• [Exercise description]: The answer must consist of each line below that contains the string "right".

• [Extracted information]:
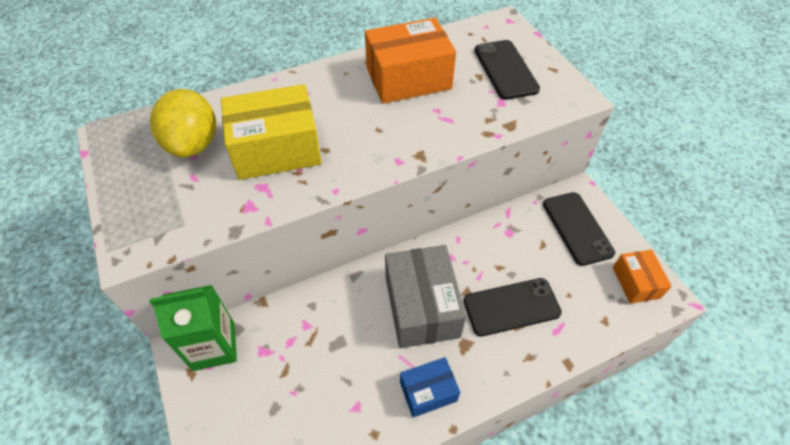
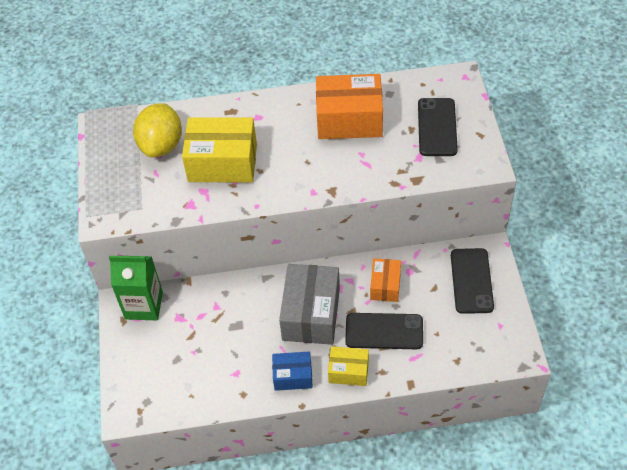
camera: 20 degrees right, 0 degrees up
(491, 367) = (348, 371): none -> yellow box
(636, 282) = (500, 337): orange box -> orange box (385, 286)

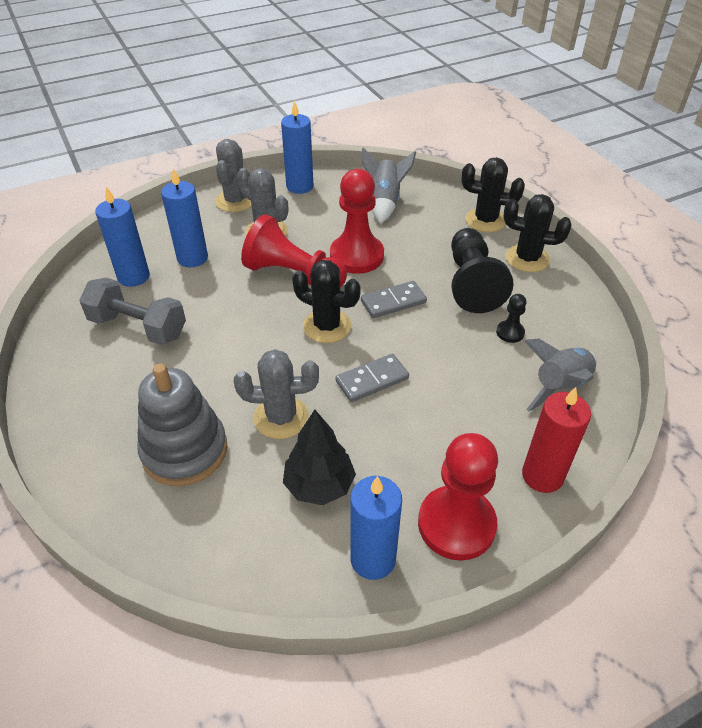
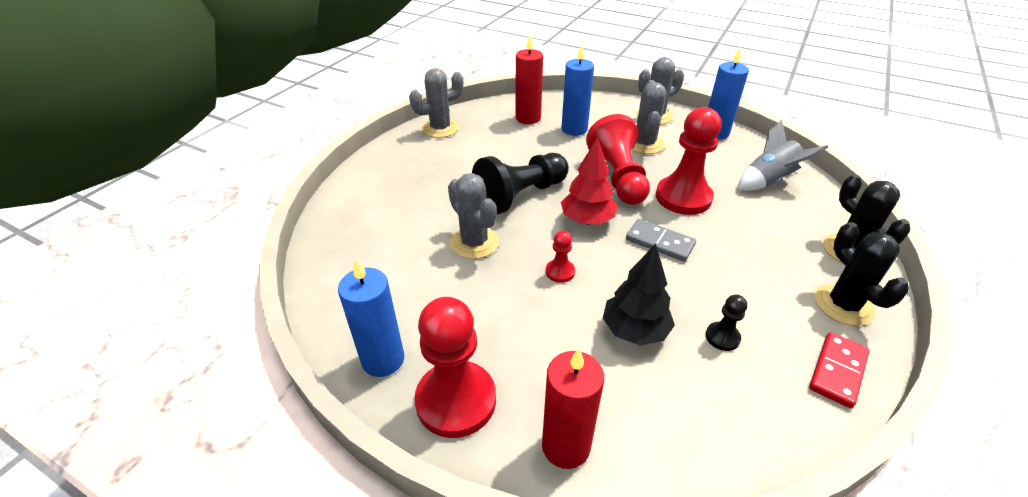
camera: 55 degrees right, 5 degrees down
(63, 350) = (440, 128): none -> grey cactus
(133, 277) = (528, 118): blue candle -> red candle
(138, 327) = (488, 143): grey dumbbell -> none
(184, 450) = (406, 215): grey stacking toy -> none
(319, 485) = (429, 294): black tree -> black tree (634, 330)
(327, 326) = (587, 220): black cactus -> red tree
(372, 380) = (560, 272): grey domino -> red pawn
(472, 283) = (750, 280): black pawn -> black pawn (520, 195)
(560, 386) = (697, 411): grey rocket -> none
(574, 300) = (838, 371): none -> red domino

• [Your solution]:
camera: 20 degrees right, 0 degrees up
camera: 55 degrees right, 5 degrees down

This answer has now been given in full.